> TASK BRIEF:
Look through the material for lines with the word "pink", and copy each one.

> RECORDS SUPPLIED:
━━━
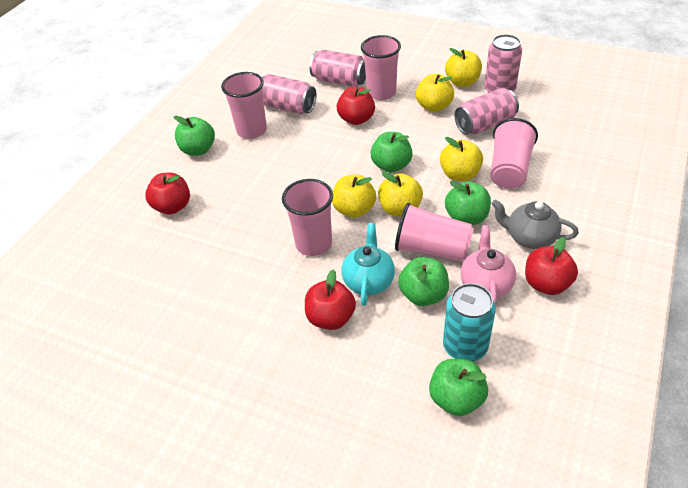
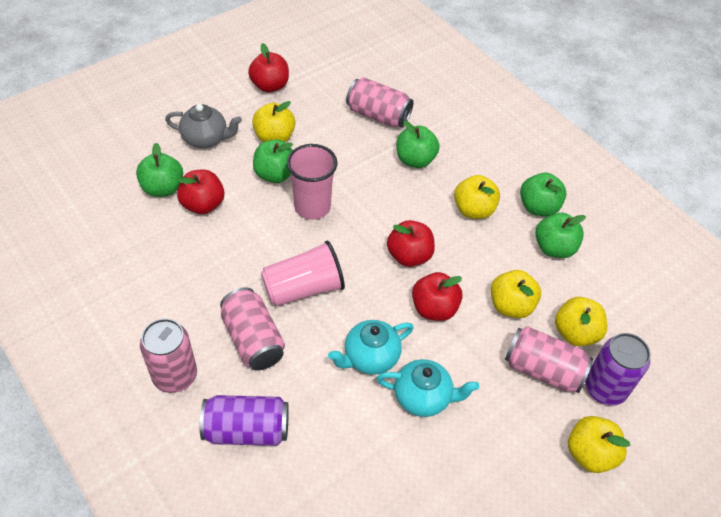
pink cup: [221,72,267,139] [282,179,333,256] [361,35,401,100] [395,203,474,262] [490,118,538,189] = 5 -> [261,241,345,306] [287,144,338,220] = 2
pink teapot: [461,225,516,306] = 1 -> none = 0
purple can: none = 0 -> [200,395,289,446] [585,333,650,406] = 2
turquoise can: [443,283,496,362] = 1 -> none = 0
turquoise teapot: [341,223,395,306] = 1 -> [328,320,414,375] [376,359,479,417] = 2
━━━
> TASK ANSWER:
pink cup: [221,72,267,139] [282,179,333,256] [361,35,401,100] [395,203,474,262] [490,118,538,189] = 5 -> [261,241,345,306] [287,144,338,220] = 2
pink teapot: [461,225,516,306] = 1 -> none = 0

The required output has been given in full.